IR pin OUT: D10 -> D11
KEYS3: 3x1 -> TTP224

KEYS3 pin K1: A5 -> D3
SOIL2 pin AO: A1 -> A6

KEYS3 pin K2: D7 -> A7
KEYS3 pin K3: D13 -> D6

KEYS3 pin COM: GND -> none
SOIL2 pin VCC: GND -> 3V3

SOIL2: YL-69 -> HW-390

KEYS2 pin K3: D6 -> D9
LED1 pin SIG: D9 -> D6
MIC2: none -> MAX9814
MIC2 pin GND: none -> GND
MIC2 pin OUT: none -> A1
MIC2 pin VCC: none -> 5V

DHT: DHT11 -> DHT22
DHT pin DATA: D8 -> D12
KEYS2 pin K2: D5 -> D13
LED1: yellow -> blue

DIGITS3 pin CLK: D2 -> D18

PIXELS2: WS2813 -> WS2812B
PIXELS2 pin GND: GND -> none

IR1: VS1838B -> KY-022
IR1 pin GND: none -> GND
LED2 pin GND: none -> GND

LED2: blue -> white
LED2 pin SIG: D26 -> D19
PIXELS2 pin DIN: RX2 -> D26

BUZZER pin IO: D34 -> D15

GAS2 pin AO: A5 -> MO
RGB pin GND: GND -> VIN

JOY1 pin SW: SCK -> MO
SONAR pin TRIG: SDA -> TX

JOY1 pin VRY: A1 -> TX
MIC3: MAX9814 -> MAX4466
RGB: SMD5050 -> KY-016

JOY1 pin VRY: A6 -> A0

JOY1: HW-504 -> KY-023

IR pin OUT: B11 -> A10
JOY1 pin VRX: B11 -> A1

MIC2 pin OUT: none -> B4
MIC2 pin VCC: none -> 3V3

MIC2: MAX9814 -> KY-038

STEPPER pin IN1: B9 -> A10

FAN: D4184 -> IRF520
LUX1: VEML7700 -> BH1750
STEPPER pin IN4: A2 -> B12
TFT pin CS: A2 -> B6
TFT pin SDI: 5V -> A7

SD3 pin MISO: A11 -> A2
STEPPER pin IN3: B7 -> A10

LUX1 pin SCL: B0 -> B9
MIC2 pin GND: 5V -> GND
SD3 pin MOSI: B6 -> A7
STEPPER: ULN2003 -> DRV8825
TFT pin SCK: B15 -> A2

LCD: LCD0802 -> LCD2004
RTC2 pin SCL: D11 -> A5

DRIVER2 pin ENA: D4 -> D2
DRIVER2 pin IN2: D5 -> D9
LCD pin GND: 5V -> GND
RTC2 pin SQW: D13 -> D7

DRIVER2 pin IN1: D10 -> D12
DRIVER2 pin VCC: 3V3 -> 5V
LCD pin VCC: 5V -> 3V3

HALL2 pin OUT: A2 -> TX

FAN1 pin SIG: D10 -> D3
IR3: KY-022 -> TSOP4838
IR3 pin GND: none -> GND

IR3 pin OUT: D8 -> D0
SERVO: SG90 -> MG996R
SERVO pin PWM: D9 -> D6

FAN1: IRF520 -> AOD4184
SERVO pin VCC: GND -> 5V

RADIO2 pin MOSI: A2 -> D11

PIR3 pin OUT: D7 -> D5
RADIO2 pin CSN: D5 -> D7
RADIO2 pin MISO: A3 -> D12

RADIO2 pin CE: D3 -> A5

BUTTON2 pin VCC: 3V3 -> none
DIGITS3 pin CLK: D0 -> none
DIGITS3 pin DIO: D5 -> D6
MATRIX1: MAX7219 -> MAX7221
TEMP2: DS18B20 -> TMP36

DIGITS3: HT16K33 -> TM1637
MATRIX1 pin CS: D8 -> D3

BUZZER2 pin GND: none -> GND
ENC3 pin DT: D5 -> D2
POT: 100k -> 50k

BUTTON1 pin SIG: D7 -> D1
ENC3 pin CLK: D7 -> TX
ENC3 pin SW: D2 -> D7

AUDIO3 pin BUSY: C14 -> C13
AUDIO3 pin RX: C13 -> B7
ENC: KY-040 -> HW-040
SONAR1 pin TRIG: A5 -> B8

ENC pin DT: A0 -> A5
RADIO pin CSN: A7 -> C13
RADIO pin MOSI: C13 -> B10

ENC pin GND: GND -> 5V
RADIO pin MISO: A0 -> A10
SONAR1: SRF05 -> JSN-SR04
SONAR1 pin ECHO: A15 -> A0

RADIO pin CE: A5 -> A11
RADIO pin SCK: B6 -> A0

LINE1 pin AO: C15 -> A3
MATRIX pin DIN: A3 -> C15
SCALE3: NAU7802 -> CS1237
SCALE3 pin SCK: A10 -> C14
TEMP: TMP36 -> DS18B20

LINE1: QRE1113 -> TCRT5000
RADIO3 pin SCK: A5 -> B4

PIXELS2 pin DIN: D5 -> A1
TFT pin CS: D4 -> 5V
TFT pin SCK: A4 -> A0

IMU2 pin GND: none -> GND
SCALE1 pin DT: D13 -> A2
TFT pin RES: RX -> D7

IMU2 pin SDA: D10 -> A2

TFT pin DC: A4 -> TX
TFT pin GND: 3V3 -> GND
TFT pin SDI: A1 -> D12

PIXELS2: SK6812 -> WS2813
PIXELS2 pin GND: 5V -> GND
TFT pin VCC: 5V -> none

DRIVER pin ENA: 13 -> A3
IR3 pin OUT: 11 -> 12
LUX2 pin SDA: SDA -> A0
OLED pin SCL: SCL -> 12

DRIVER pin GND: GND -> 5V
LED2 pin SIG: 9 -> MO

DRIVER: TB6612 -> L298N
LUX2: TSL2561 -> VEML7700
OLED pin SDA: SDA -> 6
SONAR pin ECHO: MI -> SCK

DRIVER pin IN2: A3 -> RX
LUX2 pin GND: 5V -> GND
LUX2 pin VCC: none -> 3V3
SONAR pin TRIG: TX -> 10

= = = = = = =

> Problem to solve: Once you have read the records above, write them all out exactly.

> Result of the exercise:
IR pin OUT: D10 -> D11
KEYS3: 3x1 -> TTP224

KEYS3 pin K1: A5 -> D3
SOIL2 pin AO: A1 -> A6

KEYS3 pin K2: D7 -> A7
KEYS3 pin K3: D13 -> D6

KEYS3 pin COM: GND -> none
SOIL2 pin VCC: GND -> 3V3

SOIL2: YL-69 -> HW-390

KEYS2 pin K3: D6 -> D9
LED1 pin SIG: D9 -> D6
MIC2: none -> MAX9814
MIC2 pin GND: none -> GND
MIC2 pin OUT: none -> A1
MIC2 pin VCC: none -> 5V

DHT: DHT11 -> DHT22
DHT pin DATA: D8 -> D12
KEYS2 pin K2: D5 -> D13
LED1: yellow -> blue

DIGITS3 pin CLK: D2 -> D18

PIXELS2: WS2813 -> WS2812B
PIXELS2 pin GND: GND -> none

IR1: VS1838B -> KY-022
IR1 pin GND: none -> GND
LED2 pin GND: none -> GND

LED2: blue -> white
LED2 pin SIG: D26 -> D19
PIXELS2 pin DIN: RX2 -> D26

BUZZER pin IO: D34 -> D15

GAS2 pin AO: A5 -> MO
RGB pin GND: GND -> VIN

JOY1 pin SW: SCK -> MO
SONAR pin TRIG: SDA -> TX

JOY1 pin VRY: A1 -> TX
MIC3: MAX9814 -> MAX4466
RGB: SMD5050 -> KY-016

JOY1 pin VRY: A6 -> A0

JOY1: HW-504 -> KY-023

IR pin OUT: B11 -> A10
JOY1 pin VRX: B11 -> A1

MIC2 pin OUT: none -> B4
MIC2 pin VCC: none -> 3V3

MIC2: MAX9814 -> KY-038

STEPPER pin IN1: B9 -> A10

FAN: D4184 -> IRF520
LUX1: VEML7700 -> BH1750
STEPPER pin IN4: A2 -> B12
TFT pin CS: A2 -> B6
TFT pin SDI: 5V -> A7

SD3 pin MISO: A11 -> A2
STEPPER pin IN3: B7 -> A10

LUX1 pin SCL: B0 -> B9
MIC2 pin GND: 5V -> GND
SD3 pin MOSI: B6 -> A7
STEPPER: ULN2003 -> DRV8825
TFT pin SCK: B15 -> A2

LCD: LCD0802 -> LCD2004
RTC2 pin SCL: D11 -> A5

DRIVER2 pin ENA: D4 -> D2
DRIVER2 pin IN2: D5 -> D9
LCD pin GND: 5V -> GND
RTC2 pin SQW: D13 -> D7

DRIVER2 pin IN1: D10 -> D12
DRIVER2 pin VCC: 3V3 -> 5V
LCD pin VCC: 5V -> 3V3

HALL2 pin OUT: A2 -> TX

FAN1 pin SIG: D10 -> D3
IR3: KY-022 -> TSOP4838
IR3 pin GND: none -> GND

IR3 pin OUT: D8 -> D0
SERVO: SG90 -> MG996R
SERVO pin PWM: D9 -> D6

FAN1: IRF520 -> AOD4184
SERVO pin VCC: GND -> 5V

RADIO2 pin MOSI: A2 -> D11

PIR3 pin OUT: D7 -> D5
RADIO2 pin CSN: D5 -> D7
RADIO2 pin MISO: A3 -> D12

RADIO2 pin CE: D3 -> A5

BUTTON2 pin VCC: 3V3 -> none
DIGITS3 pin CLK: D0 -> none
DIGITS3 pin DIO: D5 -> D6
MATRIX1: MAX7219 -> MAX7221
TEMP2: DS18B20 -> TMP36

DIGITS3: HT16K33 -> TM1637
MATRIX1 pin CS: D8 -> D3

BUZZER2 pin GND: none -> GND
ENC3 pin DT: D5 -> D2
POT: 100k -> 50k

BUTTON1 pin SIG: D7 -> D1
ENC3 pin CLK: D7 -> TX
ENC3 pin SW: D2 -> D7

AUDIO3 pin BUSY: C14 -> C13
AUDIO3 pin RX: C13 -> B7
ENC: KY-040 -> HW-040
SONAR1 pin TRIG: A5 -> B8

ENC pin DT: A0 -> A5
RADIO pin CSN: A7 -> C13
RADIO pin MOSI: C13 -> B10

ENC pin GND: GND -> 5V
RADIO pin MISO: A0 -> A10
SONAR1: SRF05 -> JSN-SR04
SONAR1 pin ECHO: A15 -> A0

RADIO pin CE: A5 -> A11
RADIO pin SCK: B6 -> A0

LINE1 pin AO: C15 -> A3
MATRIX pin DIN: A3 -> C15
SCALE3: NAU7802 -> CS1237
SCALE3 pin SCK: A10 -> C14
TEMP: TMP36 -> DS18B20

LINE1: QRE1113 -> TCRT5000
RADIO3 pin SCK: A5 -> B4

PIXELS2 pin DIN: D5 -> A1
TFT pin CS: D4 -> 5V
TFT pin SCK: A4 -> A0

IMU2 pin GND: none -> GND
SCALE1 pin DT: D13 -> A2
TFT pin RES: RX -> D7

IMU2 pin SDA: D10 -> A2

TFT pin DC: A4 -> TX
TFT pin GND: 3V3 -> GND
TFT pin SDI: A1 -> D12

PIXELS2: SK6812 -> WS2813
PIXELS2 pin GND: 5V -> GND
TFT pin VCC: 5V -> none

DRIVER pin ENA: 13 -> A3
IR3 pin OUT: 11 -> 12
LUX2 pin SDA: SDA -> A0
OLED pin SCL: SCL -> 12

DRIVER pin GND: GND -> 5V
LED2 pin SIG: 9 -> MO

DRIVER: TB6612 -> L298N
LUX2: TSL2561 -> VEML7700
OLED pin SDA: SDA -> 6
SONAR pin ECHO: MI -> SCK

DRIVER pin IN2: A3 -> RX
LUX2 pin GND: 5V -> GND
LUX2 pin VCC: none -> 3V3
SONAR pin TRIG: TX -> 10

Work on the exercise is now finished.